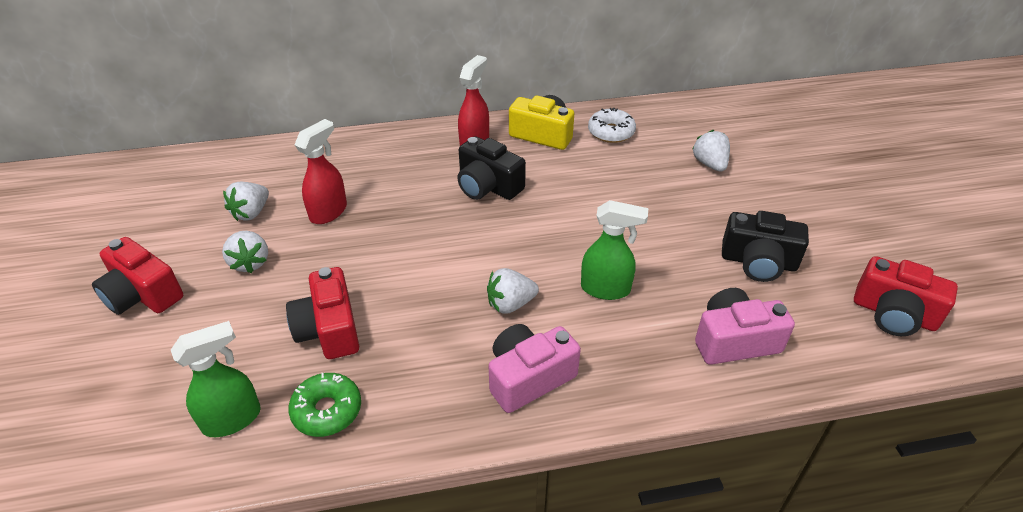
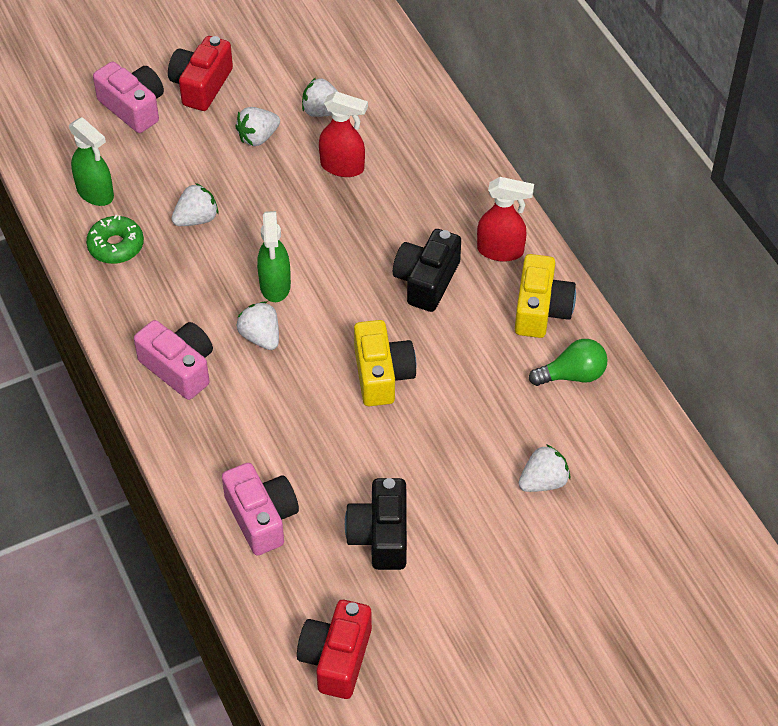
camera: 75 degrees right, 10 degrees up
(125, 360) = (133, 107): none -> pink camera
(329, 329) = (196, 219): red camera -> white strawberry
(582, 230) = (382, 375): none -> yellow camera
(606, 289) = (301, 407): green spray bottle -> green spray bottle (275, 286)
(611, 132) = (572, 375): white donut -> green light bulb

==

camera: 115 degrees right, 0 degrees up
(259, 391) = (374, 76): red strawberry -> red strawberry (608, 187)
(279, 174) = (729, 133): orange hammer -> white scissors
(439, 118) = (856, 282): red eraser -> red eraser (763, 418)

WHAT THE EXERCISE ASKS = Going back over the entries above, copy word for word every line from the one that has "camera: 75 degrees right, 10 degrees up" on through the one that has "(611, 132) = (572, 375): white".

RESULT OF THE EXERCISE =
camera: 75 degrees right, 10 degrees up
(125, 360) = (133, 107): none -> pink camera
(329, 329) = (196, 219): red camera -> white strawberry
(582, 230) = (382, 375): none -> yellow camera
(606, 289) = (301, 407): green spray bottle -> green spray bottle (275, 286)
(611, 132) = (572, 375): white donut -> green light bulb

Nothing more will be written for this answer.